• Problem to solve: Lines before the one with "grey cupcake: 0 -> 3" are left out; return that line and all that follow it, exactly, through the end of the data.

• Object correspondence data:
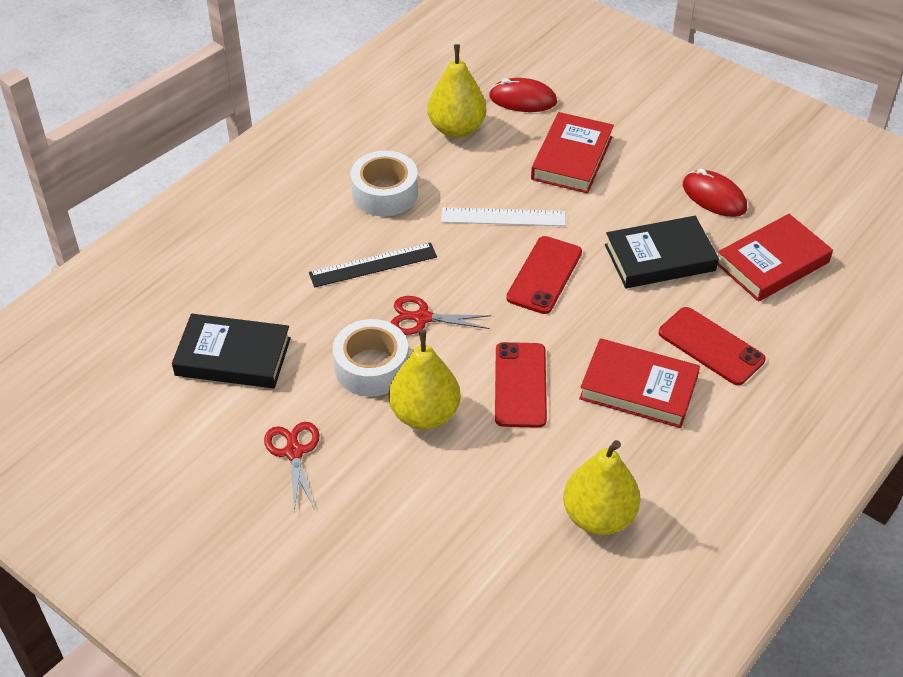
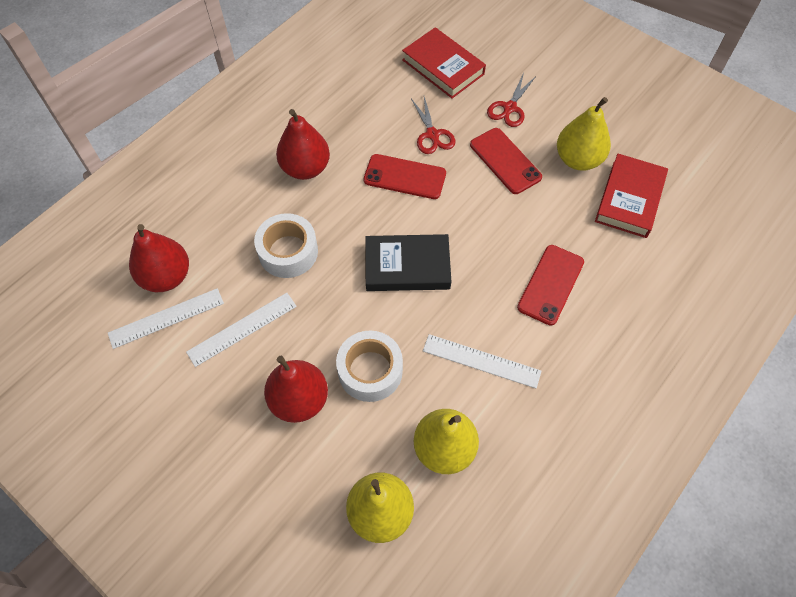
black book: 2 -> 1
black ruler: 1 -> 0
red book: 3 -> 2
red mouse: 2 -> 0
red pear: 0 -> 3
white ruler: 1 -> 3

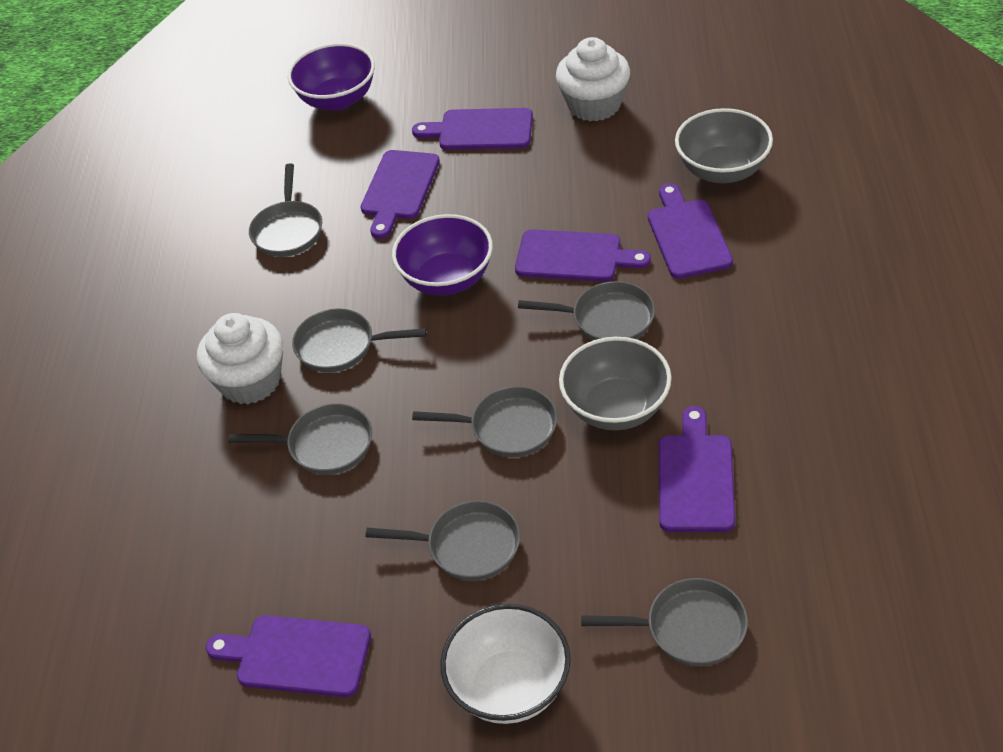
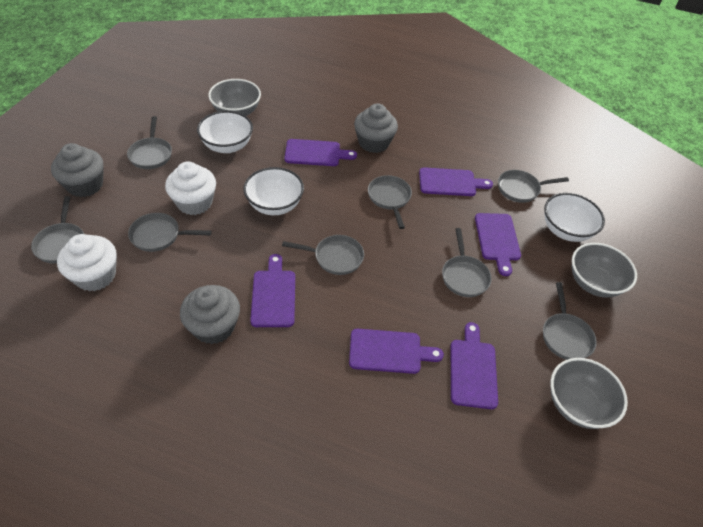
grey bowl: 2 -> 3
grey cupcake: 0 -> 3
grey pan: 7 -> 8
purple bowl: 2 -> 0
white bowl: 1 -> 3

• Task output:
grey cupcake: 0 -> 3
grey pan: 7 -> 8
purple bowl: 2 -> 0
white bowl: 1 -> 3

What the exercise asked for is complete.